Start with the line that holds "skillet (1st from". Please copy it and each remaining line below exactly, leaving pictures out.

** Opening RECORD EXCERPTS block **

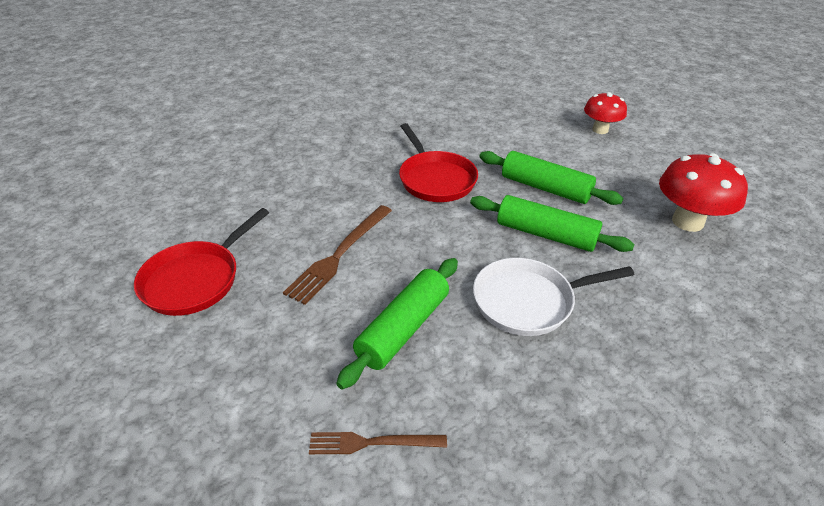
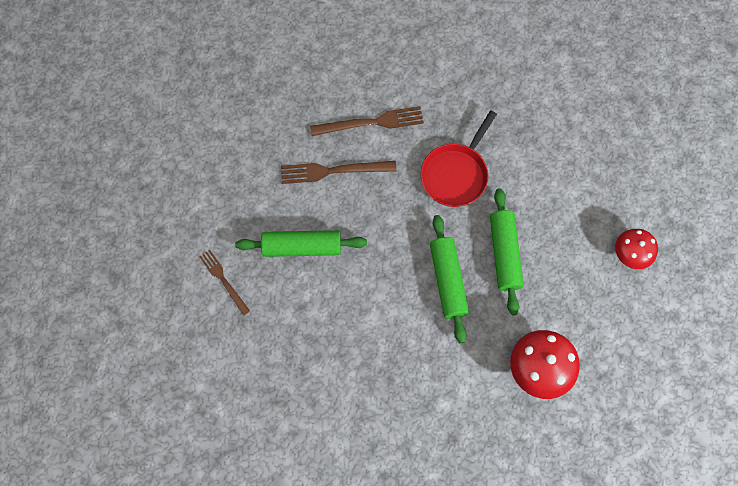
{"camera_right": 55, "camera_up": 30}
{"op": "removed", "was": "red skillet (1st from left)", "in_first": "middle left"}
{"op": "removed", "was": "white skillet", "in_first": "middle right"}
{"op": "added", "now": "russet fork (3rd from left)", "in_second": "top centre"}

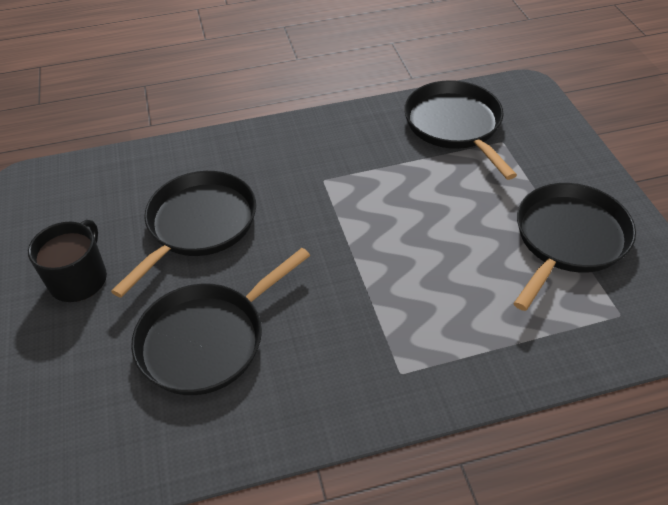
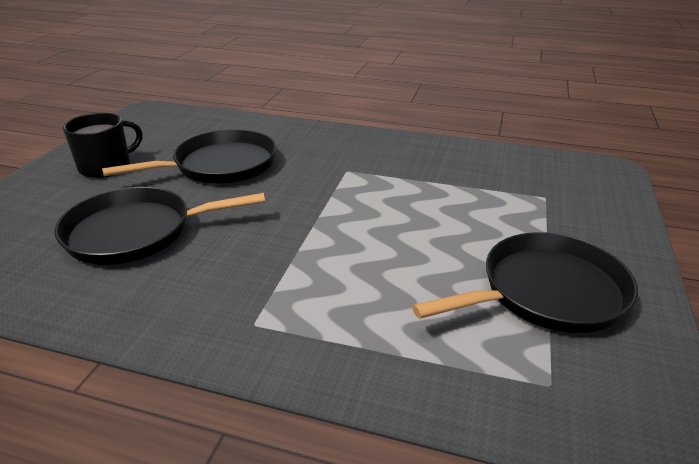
{"camera_right": 30, "camera_up": -15}
{"op": "removed", "was": "ebony skillet (3rd from left)", "in_first": "top right"}

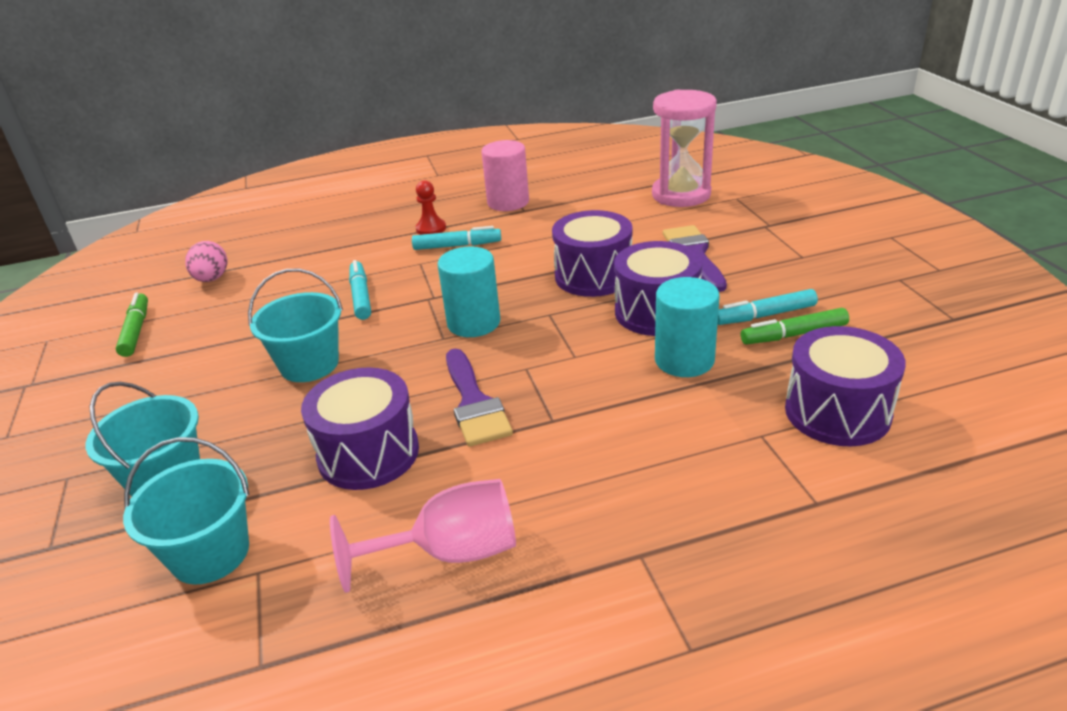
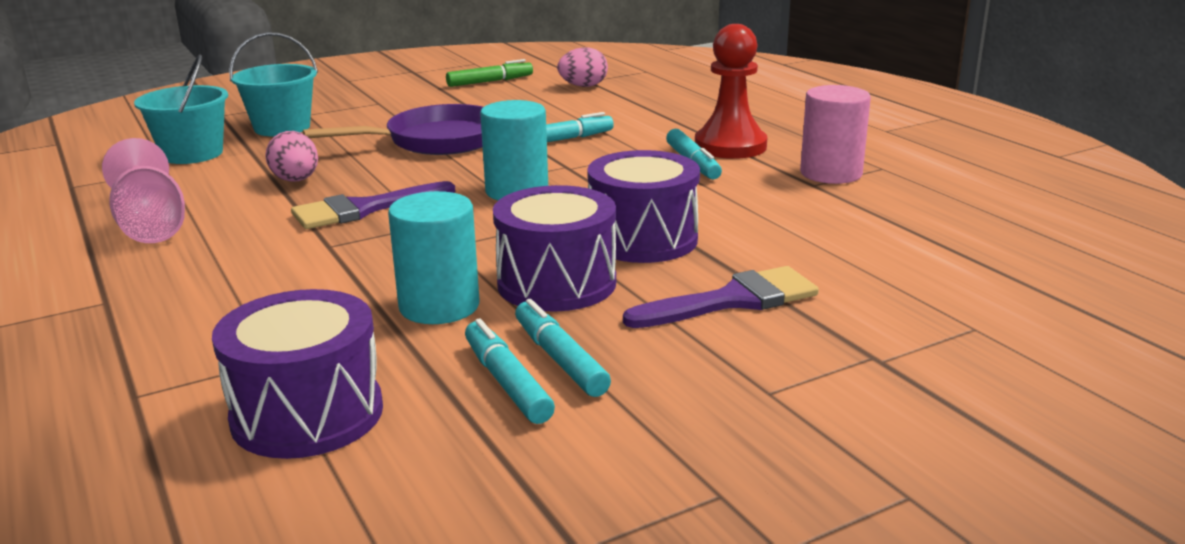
{"camera_right": 75, "camera_up": -10}
{"op": "replaced", "was": "aqua bucket (3rd from left)", "now": "purple skillet", "in_first": "middle left", "in_second": "top left"}
{"op": "replaced", "was": "purple toy drum (1st from left)", "now": "pink egg shape (1st from left)", "in_first": "centre", "in_second": "top left"}
{"op": "resized", "was": "red chess pawn", "in_first": "top centre", "in_second": "top centre", "ratio": 1.85}
{"op": "removed", "was": "pink sandglass", "in_first": "top centre"}
{"op": "recoloured", "was": "green marker pen (2nd from left)", "now": "aqua marker pen (1st from left)", "in_first": "middle right", "in_second": "bottom centre"}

** Closing RECORD EXCERPTS block **

_SOLVED PROBLEM:_
{"op": "removed", "was": "red skillet (1st from left)", "in_first": "middle left"}
{"op": "removed", "was": "white skillet", "in_first": "middle right"}
{"op": "added", "now": "russet fork (3rd from left)", "in_second": "top centre"}

{"camera_right": 30, "camera_up": -15}
{"op": "removed", "was": "ebony skillet (3rd from left)", "in_first": "top right"}

{"camera_right": 75, "camera_up": -10}
{"op": "replaced", "was": "aqua bucket (3rd from left)", "now": "purple skillet", "in_first": "middle left", "in_second": "top left"}
{"op": "replaced", "was": "purple toy drum (1st from left)", "now": "pink egg shape (1st from left)", "in_first": "centre", "in_second": "top left"}
{"op": "resized", "was": "red chess pawn", "in_first": "top centre", "in_second": "top centre", "ratio": 1.85}
{"op": "removed", "was": "pink sandglass", "in_first": "top centre"}
{"op": "recoloured", "was": "green marker pen (2nd from left)", "now": "aqua marker pen (1st from left)", "in_first": "middle right", "in_second": "bottom centre"}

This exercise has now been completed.